__DATA SECTION__

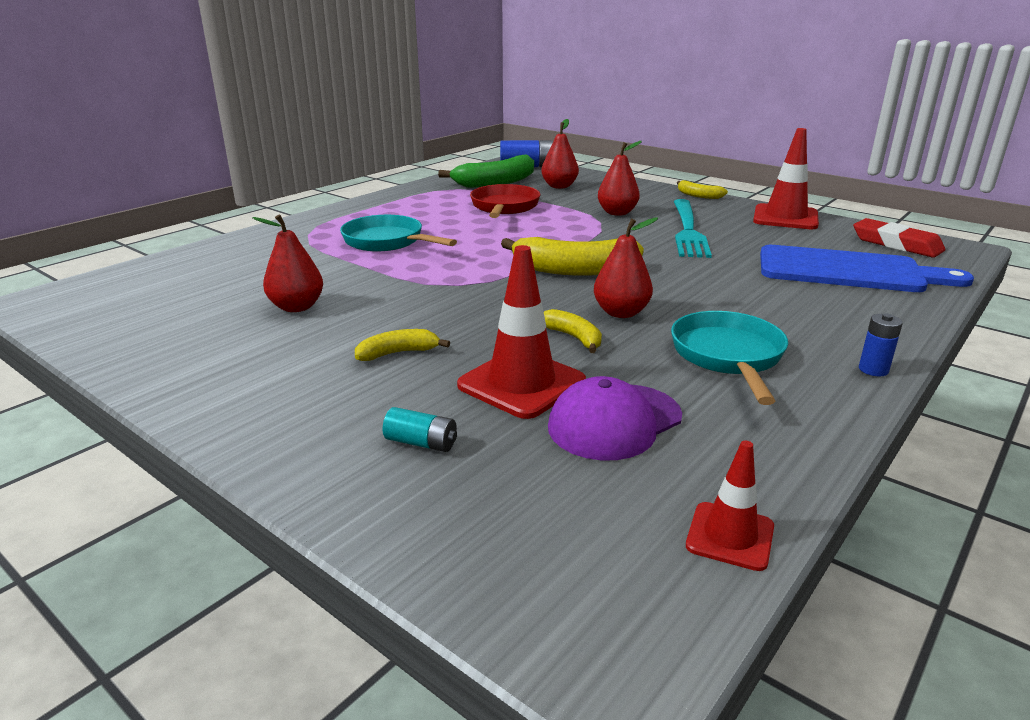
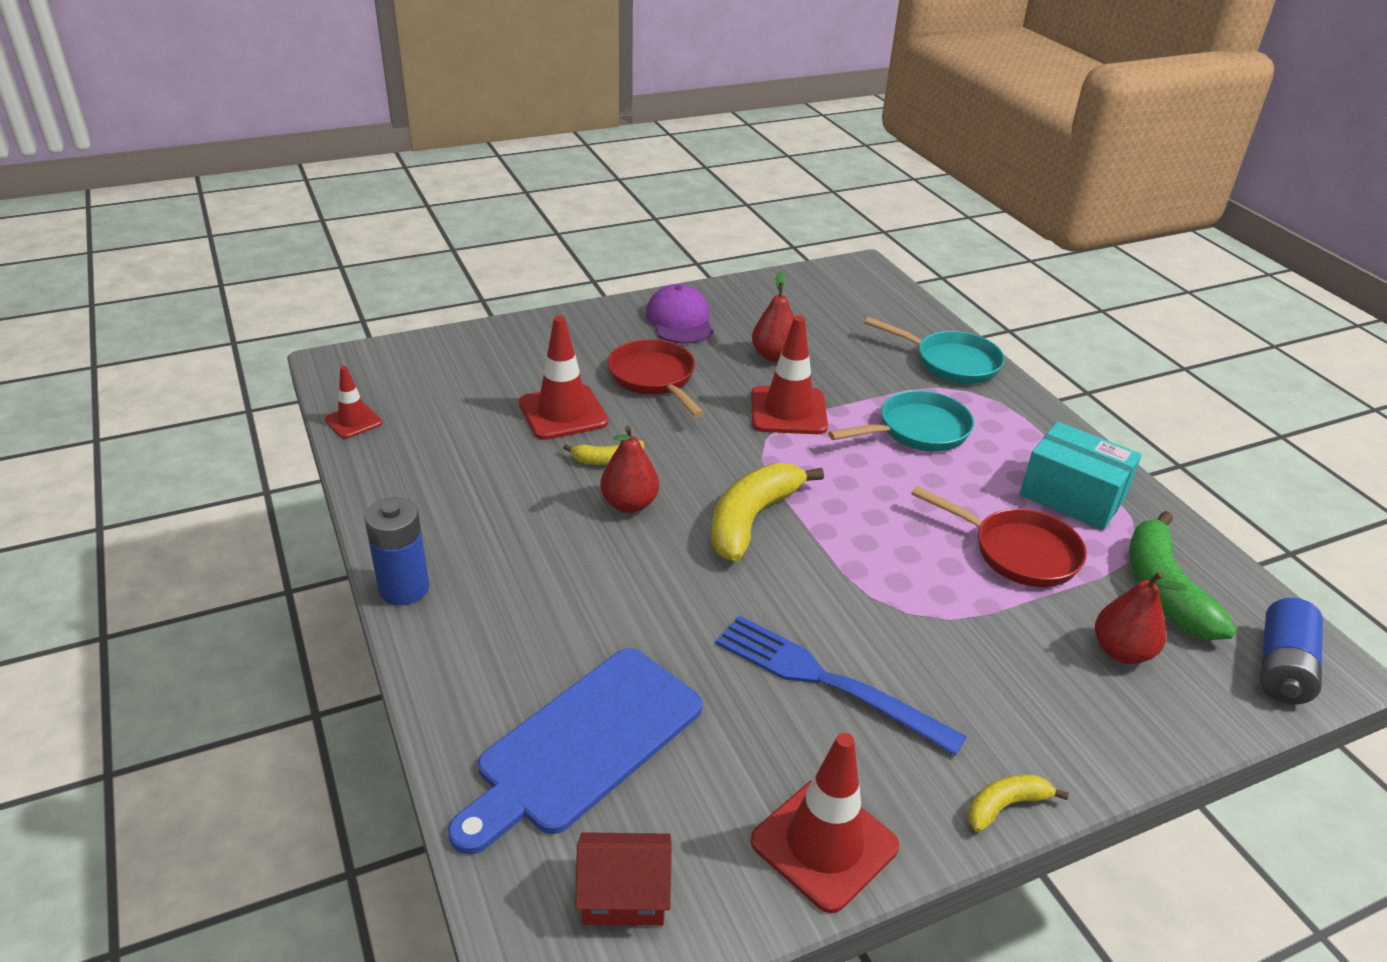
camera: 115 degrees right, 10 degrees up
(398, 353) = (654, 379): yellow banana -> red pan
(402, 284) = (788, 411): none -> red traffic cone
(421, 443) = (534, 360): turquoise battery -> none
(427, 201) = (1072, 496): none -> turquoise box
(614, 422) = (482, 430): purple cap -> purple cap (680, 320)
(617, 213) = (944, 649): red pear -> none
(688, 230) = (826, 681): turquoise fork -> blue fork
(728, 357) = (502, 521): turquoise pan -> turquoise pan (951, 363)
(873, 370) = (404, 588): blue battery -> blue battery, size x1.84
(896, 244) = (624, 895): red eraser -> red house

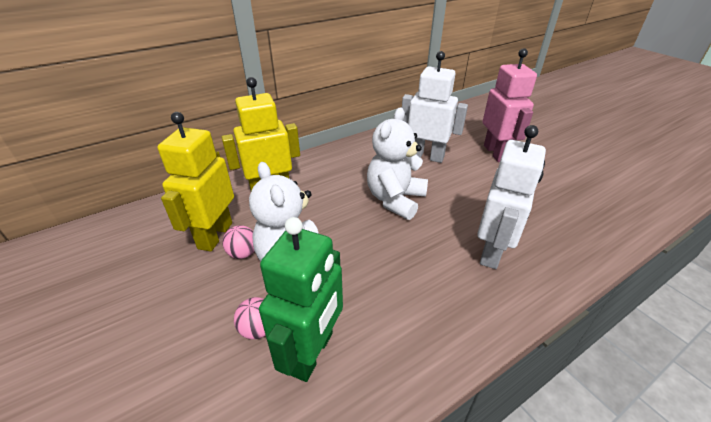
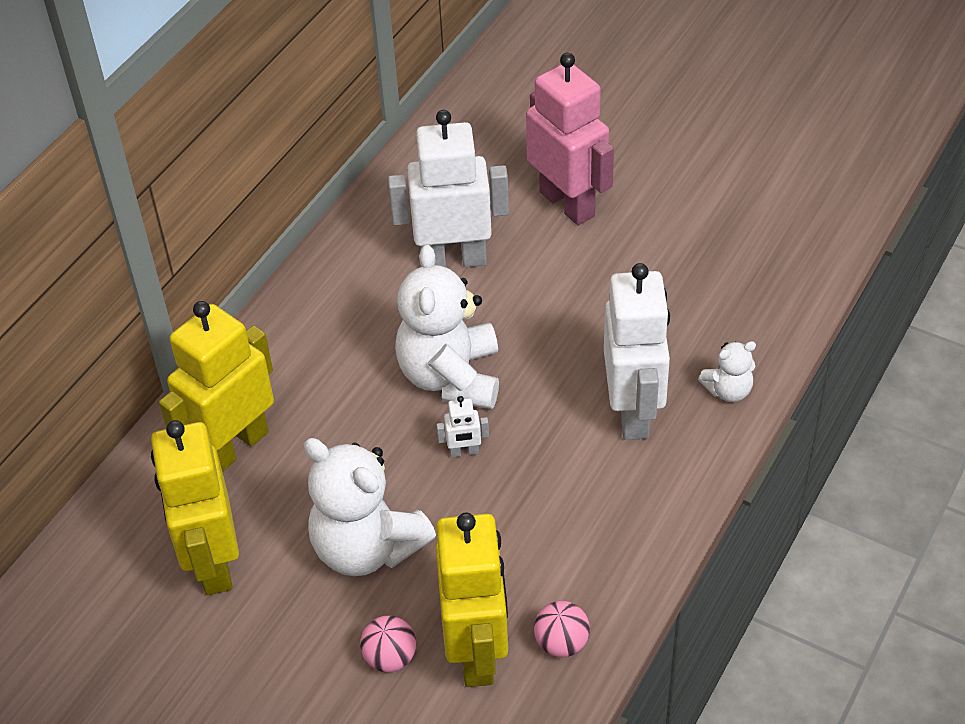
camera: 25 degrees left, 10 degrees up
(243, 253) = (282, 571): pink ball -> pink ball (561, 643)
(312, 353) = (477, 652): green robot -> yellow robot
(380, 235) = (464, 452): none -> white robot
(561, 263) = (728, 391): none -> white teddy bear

__PROBLEM TO SOLVE__
Please copy every line of the records above in which "camera" appears.

__YOUR SOLUTION__
camera: 115 degrees right, 10 degrees up
camera: 25 degrees left, 10 degrees up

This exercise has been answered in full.